• What to work on: Substitute "centerline" for each occurrence of "centreline" in the items below, and leave everything else unchanged.

(Extracted records)

▼▼▼

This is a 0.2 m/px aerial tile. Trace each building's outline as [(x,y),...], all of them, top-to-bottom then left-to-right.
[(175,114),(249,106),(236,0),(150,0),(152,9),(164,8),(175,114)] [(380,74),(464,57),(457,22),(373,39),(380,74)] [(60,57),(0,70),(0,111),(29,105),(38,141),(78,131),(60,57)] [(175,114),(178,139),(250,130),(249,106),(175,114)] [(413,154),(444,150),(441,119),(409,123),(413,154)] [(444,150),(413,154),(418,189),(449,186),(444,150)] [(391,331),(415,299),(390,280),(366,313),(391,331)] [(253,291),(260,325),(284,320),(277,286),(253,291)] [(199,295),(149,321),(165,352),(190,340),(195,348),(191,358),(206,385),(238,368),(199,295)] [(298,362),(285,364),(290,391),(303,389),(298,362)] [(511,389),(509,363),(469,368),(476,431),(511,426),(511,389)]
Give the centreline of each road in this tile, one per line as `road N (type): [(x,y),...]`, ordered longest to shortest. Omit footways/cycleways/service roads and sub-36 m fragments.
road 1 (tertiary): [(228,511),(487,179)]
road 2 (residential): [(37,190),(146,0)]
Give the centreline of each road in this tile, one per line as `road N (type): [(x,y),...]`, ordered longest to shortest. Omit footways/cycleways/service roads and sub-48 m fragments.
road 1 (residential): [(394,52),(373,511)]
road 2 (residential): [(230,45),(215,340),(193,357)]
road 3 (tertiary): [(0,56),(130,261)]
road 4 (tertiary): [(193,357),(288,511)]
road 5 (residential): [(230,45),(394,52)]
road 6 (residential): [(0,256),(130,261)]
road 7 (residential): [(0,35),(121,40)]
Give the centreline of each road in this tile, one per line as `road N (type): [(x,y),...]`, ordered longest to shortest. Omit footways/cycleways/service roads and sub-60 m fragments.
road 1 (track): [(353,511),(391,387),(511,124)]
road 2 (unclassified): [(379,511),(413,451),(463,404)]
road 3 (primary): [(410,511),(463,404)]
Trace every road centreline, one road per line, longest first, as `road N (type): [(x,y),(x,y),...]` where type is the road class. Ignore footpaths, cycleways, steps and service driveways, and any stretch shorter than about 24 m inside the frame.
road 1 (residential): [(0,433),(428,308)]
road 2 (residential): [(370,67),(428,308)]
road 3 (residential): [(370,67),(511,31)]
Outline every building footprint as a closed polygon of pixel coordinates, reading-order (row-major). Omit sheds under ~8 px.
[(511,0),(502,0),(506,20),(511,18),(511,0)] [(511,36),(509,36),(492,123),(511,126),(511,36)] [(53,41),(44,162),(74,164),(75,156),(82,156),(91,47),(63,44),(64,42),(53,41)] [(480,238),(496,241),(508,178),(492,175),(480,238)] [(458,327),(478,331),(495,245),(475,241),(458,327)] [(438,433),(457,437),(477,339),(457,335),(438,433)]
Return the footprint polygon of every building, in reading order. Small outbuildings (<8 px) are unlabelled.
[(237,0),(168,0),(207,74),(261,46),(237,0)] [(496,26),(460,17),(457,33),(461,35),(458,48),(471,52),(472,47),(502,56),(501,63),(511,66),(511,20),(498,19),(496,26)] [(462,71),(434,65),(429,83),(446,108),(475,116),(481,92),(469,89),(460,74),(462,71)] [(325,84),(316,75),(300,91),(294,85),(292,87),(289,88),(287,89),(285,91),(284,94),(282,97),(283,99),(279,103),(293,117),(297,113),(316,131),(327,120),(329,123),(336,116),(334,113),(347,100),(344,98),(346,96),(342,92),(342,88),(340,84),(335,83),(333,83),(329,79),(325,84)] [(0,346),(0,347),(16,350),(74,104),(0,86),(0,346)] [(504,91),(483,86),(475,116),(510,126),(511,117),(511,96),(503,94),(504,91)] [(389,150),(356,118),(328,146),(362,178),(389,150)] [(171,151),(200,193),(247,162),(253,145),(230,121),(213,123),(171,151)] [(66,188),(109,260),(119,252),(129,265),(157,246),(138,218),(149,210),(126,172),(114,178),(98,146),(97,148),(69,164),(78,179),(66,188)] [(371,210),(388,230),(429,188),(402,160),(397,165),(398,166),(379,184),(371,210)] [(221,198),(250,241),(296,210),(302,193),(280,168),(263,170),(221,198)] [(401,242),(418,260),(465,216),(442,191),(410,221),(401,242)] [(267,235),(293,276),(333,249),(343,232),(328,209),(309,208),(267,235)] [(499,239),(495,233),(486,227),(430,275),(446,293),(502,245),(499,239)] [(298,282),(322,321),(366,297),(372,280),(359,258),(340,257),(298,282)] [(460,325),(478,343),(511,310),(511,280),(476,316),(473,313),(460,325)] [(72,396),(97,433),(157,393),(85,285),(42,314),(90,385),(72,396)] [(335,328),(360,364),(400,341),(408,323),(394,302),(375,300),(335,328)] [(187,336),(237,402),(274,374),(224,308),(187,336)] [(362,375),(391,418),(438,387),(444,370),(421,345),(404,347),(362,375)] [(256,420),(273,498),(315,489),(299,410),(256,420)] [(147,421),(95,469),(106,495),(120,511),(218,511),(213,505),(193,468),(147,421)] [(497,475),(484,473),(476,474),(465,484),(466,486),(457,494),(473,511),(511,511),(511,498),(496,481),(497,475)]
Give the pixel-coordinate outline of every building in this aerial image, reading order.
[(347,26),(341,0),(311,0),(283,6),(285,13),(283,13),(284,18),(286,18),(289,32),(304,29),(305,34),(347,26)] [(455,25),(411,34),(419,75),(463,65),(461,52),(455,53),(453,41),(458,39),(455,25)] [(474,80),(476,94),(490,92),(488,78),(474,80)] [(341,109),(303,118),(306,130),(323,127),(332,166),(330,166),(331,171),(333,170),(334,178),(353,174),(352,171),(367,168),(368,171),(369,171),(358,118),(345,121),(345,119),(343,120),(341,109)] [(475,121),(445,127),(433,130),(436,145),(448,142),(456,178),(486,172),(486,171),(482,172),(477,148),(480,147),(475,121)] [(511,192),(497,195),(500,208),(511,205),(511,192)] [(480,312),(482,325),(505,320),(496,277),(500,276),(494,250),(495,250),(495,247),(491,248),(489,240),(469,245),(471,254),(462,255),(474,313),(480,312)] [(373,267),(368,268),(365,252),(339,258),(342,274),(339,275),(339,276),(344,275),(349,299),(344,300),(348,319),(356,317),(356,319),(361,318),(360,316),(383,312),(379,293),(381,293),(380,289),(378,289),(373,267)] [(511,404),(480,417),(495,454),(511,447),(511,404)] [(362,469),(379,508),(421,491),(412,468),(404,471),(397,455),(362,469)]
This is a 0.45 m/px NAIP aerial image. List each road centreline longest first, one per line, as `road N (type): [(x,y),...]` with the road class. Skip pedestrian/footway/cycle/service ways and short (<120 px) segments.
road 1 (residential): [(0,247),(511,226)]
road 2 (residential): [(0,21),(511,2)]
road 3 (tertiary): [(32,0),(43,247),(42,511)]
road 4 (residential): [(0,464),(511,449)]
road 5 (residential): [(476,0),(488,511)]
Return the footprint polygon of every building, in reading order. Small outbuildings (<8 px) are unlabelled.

▲▲▲

• Exercise output:
This is a 0.2 m/px aerial tile. Trace each building's outline as [(x,y),...], all of them, top-to-bottom then left-to-right.
[(175,114),(249,106),(236,0),(150,0),(152,9),(164,8),(175,114)] [(380,74),(464,57),(457,22),(373,39),(380,74)] [(60,57),(0,70),(0,111),(29,105),(38,141),(78,131),(60,57)] [(175,114),(178,139),(250,130),(249,106),(175,114)] [(413,154),(444,150),(441,119),(409,123),(413,154)] [(444,150),(413,154),(418,189),(449,186),(444,150)] [(391,331),(415,299),(390,280),(366,313),(391,331)] [(253,291),(260,325),(284,320),(277,286),(253,291)] [(199,295),(149,321),(165,352),(190,340),(195,348),(191,358),(206,385),(238,368),(199,295)] [(298,362),(285,364),(290,391),(303,389),(298,362)] [(511,389),(509,363),(469,368),(476,431),(511,426),(511,389)]
Give the centerline of each road in this tile, one per line as `road N (type): [(x,y),...]`, ordered longest to shortest. Omit footways/cycleways/service roads and sub-36 m fragments.
road 1 (tertiary): [(228,511),(487,179)]
road 2 (residential): [(37,190),(146,0)]
Give the centerline of each road in this tile, one per line as `road N (type): [(x,y),...]`, ordered longest to shortest. Omit footways/cycleways/service roads and sub-48 m fragments.
road 1 (residential): [(394,52),(373,511)]
road 2 (residential): [(230,45),(215,340),(193,357)]
road 3 (tertiary): [(0,56),(130,261)]
road 4 (tertiary): [(193,357),(288,511)]
road 5 (residential): [(230,45),(394,52)]
road 6 (residential): [(0,256),(130,261)]
road 7 (residential): [(0,35),(121,40)]
Give the centerline of each road in this tile, one per line as `road N (type): [(x,y),...]`, ordered longest to shortest. Omit footways/cycleways/service roads and sub-60 m fragments.
road 1 (track): [(353,511),(391,387),(511,124)]
road 2 (unclassified): [(379,511),(413,451),(463,404)]
road 3 (primary): [(410,511),(463,404)]
Trace every road centerline, one road per line, longest first, as `road N (type): [(x,y),(x,y),...]` where type is the road class. Ignore footpaths, cycleways, steps and service driveways, and any stretch shorter than about 24 m inside the frame.
road 1 (residential): [(0,433),(428,308)]
road 2 (residential): [(370,67),(428,308)]
road 3 (residential): [(370,67),(511,31)]
Outline every building footprint as a closed polygon of pixel coordinates, reading-order (row-major). Omit sheds under ~8 px.
[(511,0),(502,0),(506,20),(511,18),(511,0)] [(511,36),(509,36),(492,123),(511,126),(511,36)] [(53,41),(44,162),(74,164),(75,156),(82,156),(91,47),(63,44),(64,42),(53,41)] [(480,238),(496,241),(508,178),(492,175),(480,238)] [(458,327),(478,331),(495,245),(475,241),(458,327)] [(438,433),(457,437),(477,339),(457,335),(438,433)]
Return the footprint polygon of every building, in reading order. Small outbuildings (<8 px) are unlabelled.
[(237,0),(168,0),(207,74),(261,46),(237,0)] [(496,26),(460,17),(457,33),(461,35),(458,48),(471,52),(472,47),(502,56),(501,63),(511,66),(511,20),(498,19),(496,26)] [(462,71),(434,65),(429,83),(446,108),(475,116),(481,92),(469,89),(460,74),(462,71)] [(325,84),(316,75),(300,91),(294,85),(292,87),(289,88),(287,89),(285,91),(284,94),(282,97),(283,99),(279,103),(293,117),(297,113),(316,131),(327,120),(329,123),(336,116),(334,113),(347,100),(344,98),(346,96),(342,92),(342,88),(340,84),(335,83),(333,83),(329,79),(325,84)] [(0,346),(0,347),(16,350),(74,104),(0,86),(0,346)] [(504,91),(483,86),(475,116),(510,126),(511,117),(511,96),(503,94),(504,91)] [(389,150),(356,118),(328,146),(362,178),(389,150)] [(171,151),(200,193),(247,162),(253,145),(230,121),(213,123),(171,151)] [(66,188),(109,260),(119,252),(129,265),(157,246),(138,218),(149,210),(126,172),(114,178),(98,146),(97,148),(69,164),(78,179),(66,188)] [(371,210),(388,230),(429,188),(402,160),(397,165),(398,166),(379,184),(371,210)] [(221,198),(250,241),(296,210),(302,193),(280,168),(263,170),(221,198)] [(401,242),(418,260),(465,216),(442,191),(410,221),(401,242)] [(267,235),(293,276),(333,249),(343,232),(328,209),(309,208),(267,235)] [(499,239),(495,233),(486,227),(430,275),(446,293),(502,245),(499,239)] [(298,282),(322,321),(366,297),(372,280),(359,258),(340,257),(298,282)] [(460,325),(478,343),(511,310),(511,280),(476,316),(473,313),(460,325)] [(72,396),(97,433),(157,393),(85,285),(42,314),(90,385),(72,396)] [(335,328),(360,364),(400,341),(408,323),(394,302),(375,300),(335,328)] [(187,336),(237,402),(274,374),(224,308),(187,336)] [(362,375),(391,418),(438,387),(444,370),(421,345),(404,347),(362,375)] [(256,420),(273,498),(315,489),(299,410),(256,420)] [(147,421),(95,469),(106,495),(120,511),(218,511),(213,505),(193,468),(147,421)] [(497,475),(484,473),(476,474),(465,484),(466,486),(457,494),(473,511),(511,511),(511,498),(496,481),(497,475)]
Give the pixel-coordinate outline of every building in this aerial image, reading order.
[(347,26),(341,0),(311,0),(283,6),(285,13),(283,13),(284,18),(286,18),(289,32),(304,29),(305,34),(347,26)] [(455,25),(411,34),(419,75),(463,65),(461,52),(455,53),(453,41),(458,39),(455,25)] [(474,80),(476,94),(490,92),(488,78),(474,80)] [(341,109),(303,118),(306,130),(323,127),(332,166),(330,166),(331,171),(333,170),(334,178),(353,174),(352,171),(367,168),(368,171),(369,171),(358,118),(345,121),(345,119),(343,120),(341,109)] [(475,121),(445,127),(433,130),(436,145),(448,142),(456,178),(486,172),(486,171),(482,172),(477,148),(480,147),(475,121)] [(511,192),(497,195),(500,208),(511,205),(511,192)] [(480,312),(482,325),(505,320),(496,277),(500,276),(494,250),(495,250),(495,247),(491,248),(489,240),(469,245),(471,254),(462,255),(474,313),(480,312)] [(373,267),(368,268),(365,252),(339,258),(342,274),(339,275),(339,276),(344,275),(349,299),(344,300),(348,319),(356,317),(356,319),(361,318),(360,316),(383,312),(379,293),(381,293),(380,289),(378,289),(373,267)] [(511,404),(480,417),(495,454),(511,447),(511,404)] [(362,469),(379,508),(421,491),(412,468),(404,471),(397,455),(362,469)]
This is a 0.45 m/px NAIP aerial image. List each road centerline longest first, one per line, as `road N (type): [(x,y),...]` with the road class. Skip pedestrian/footway/cycle/service ways and short (<120 px) segments.
road 1 (residential): [(0,247),(511,226)]
road 2 (residential): [(0,21),(511,2)]
road 3 (tertiary): [(32,0),(43,247),(42,511)]
road 4 (residential): [(0,464),(511,449)]
road 5 (residential): [(476,0),(488,511)]
Return the footprint polygon of every building, in reading order. Small outbuildings (<8 px) are unlabelled.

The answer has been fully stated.